» **Your objective**
Exact copy, no pictures: set down the lines from the one holding "colour: turquoise dumbbell" through the final line of the records below.

» **Data shown**
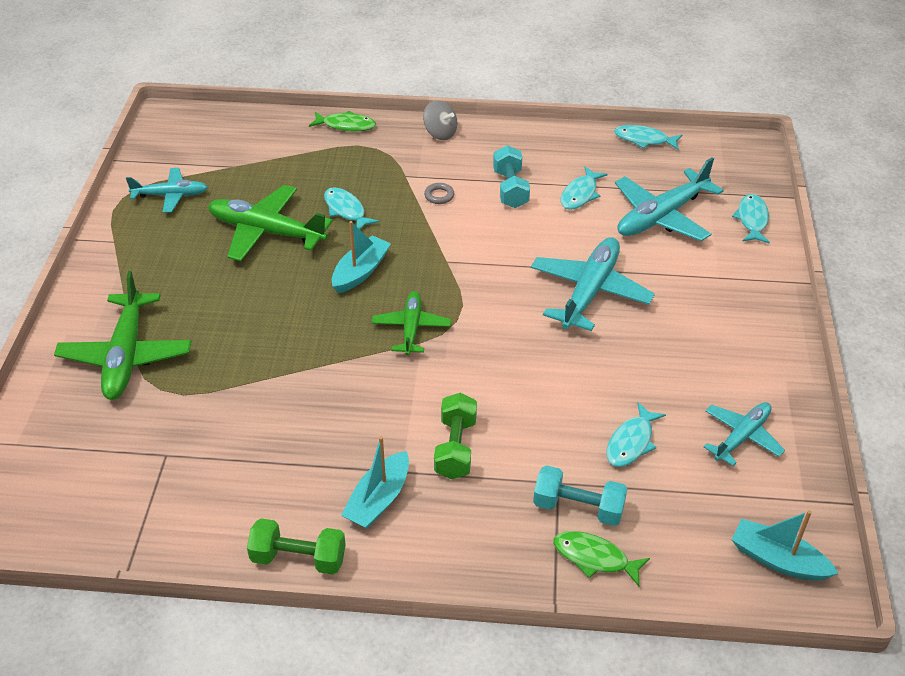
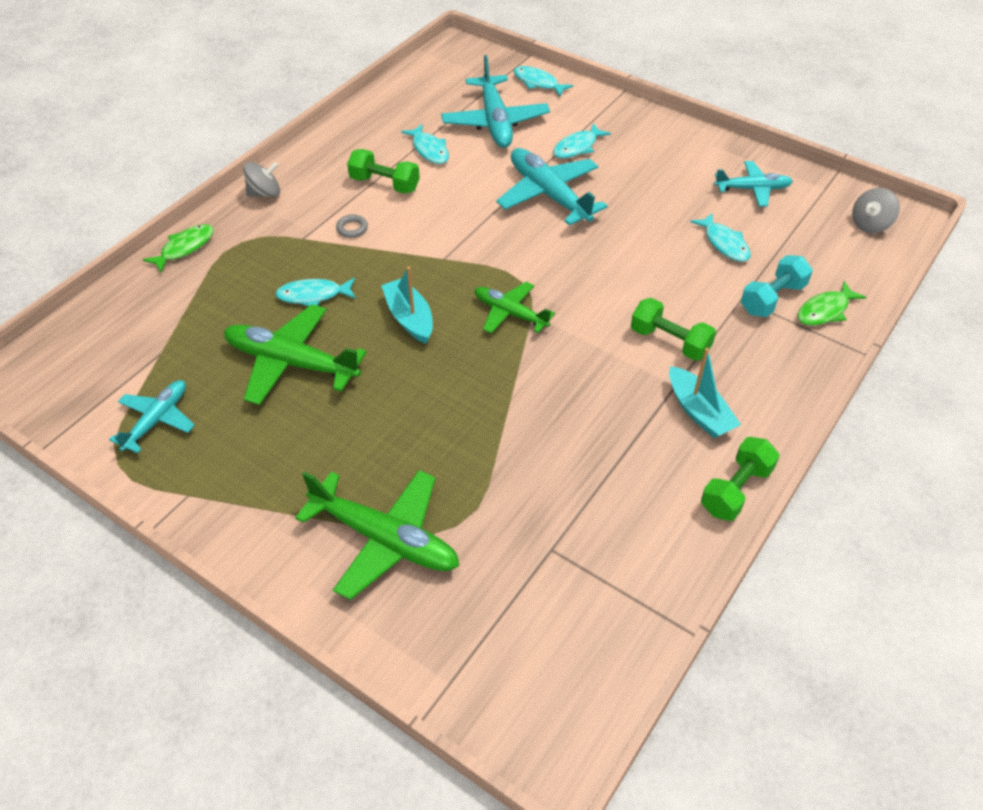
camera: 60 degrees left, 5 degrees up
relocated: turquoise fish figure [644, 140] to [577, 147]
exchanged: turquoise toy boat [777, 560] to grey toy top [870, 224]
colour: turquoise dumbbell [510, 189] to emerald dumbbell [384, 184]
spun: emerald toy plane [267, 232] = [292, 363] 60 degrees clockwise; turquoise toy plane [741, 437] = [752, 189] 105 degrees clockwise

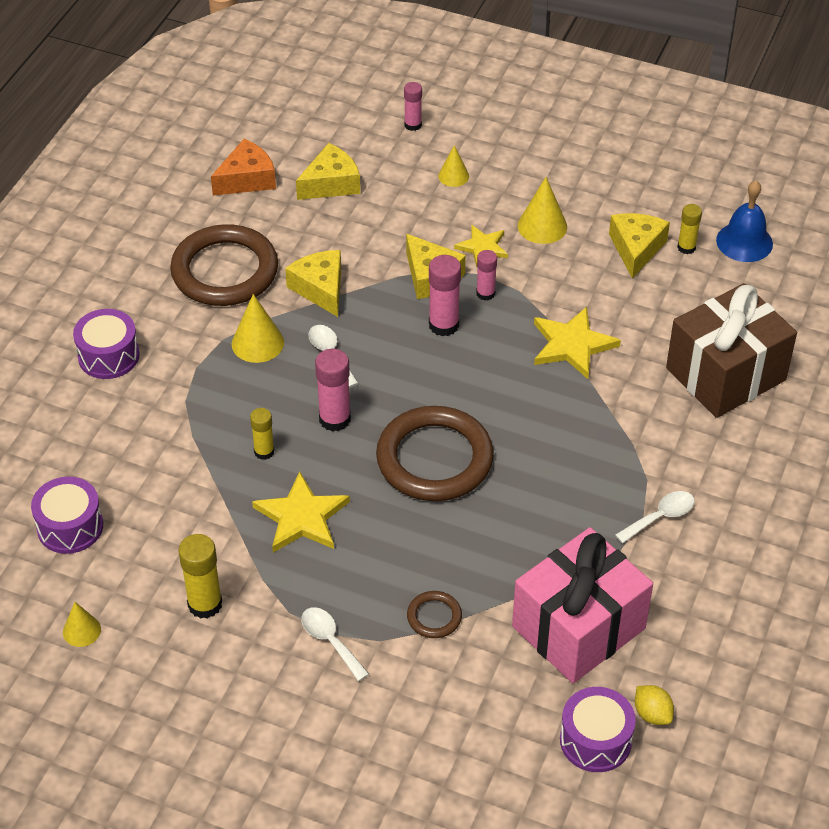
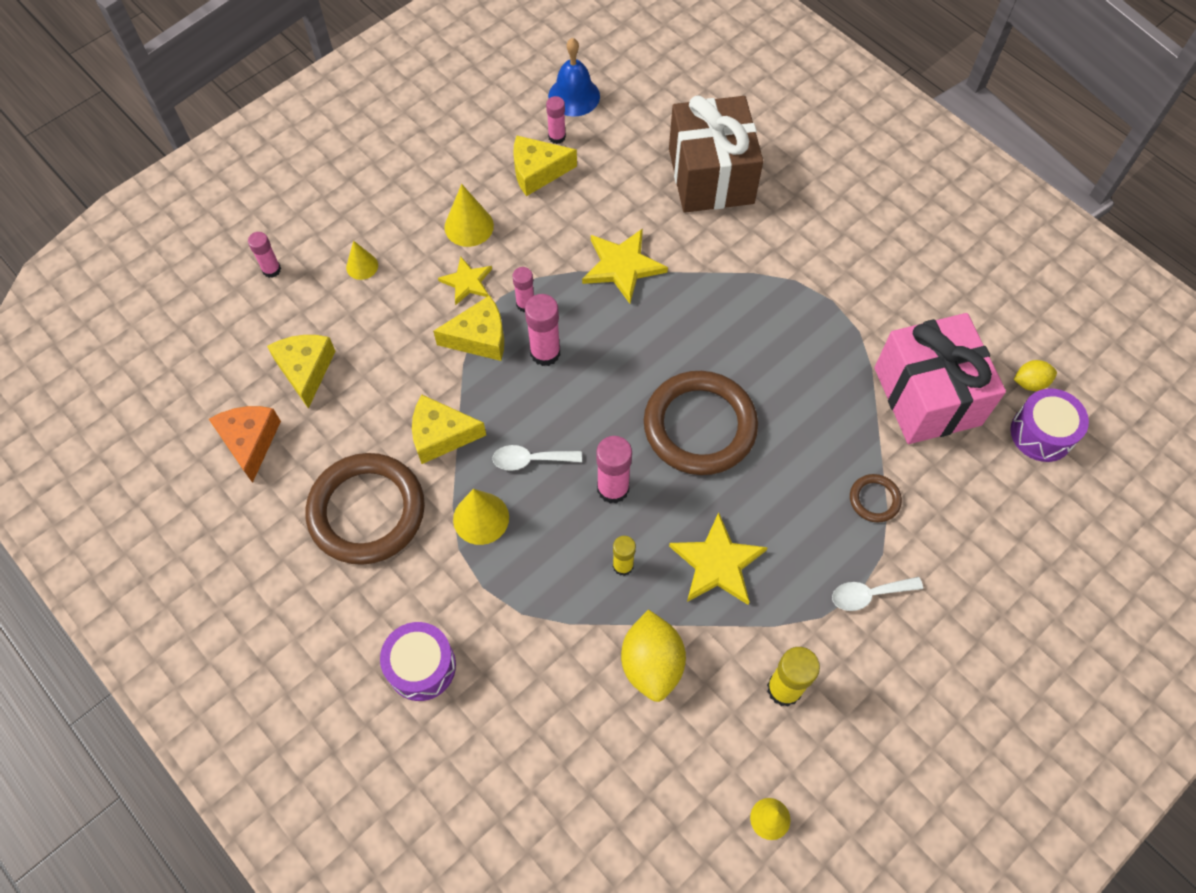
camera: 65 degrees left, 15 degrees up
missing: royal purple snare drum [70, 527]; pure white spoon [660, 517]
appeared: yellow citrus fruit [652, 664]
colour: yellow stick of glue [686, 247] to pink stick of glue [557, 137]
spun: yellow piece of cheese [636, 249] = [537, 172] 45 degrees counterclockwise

» **Task result**
colour: turquoise dumbbell [510, 189] to emerald dumbbell [384, 184]
spun: emerald toy plane [267, 232] = [292, 363] 60 degrees clockwise; turquoise toy plane [741, 437] = [752, 189] 105 degrees clockwise

camera: 65 degrees left, 15 degrees up
missing: royal purple snare drum [70, 527]; pure white spoon [660, 517]
appeared: yellow citrus fruit [652, 664]
colour: yellow stick of glue [686, 247] to pink stick of glue [557, 137]
spun: yellow piece of cheese [636, 249] = [537, 172] 45 degrees counterclockwise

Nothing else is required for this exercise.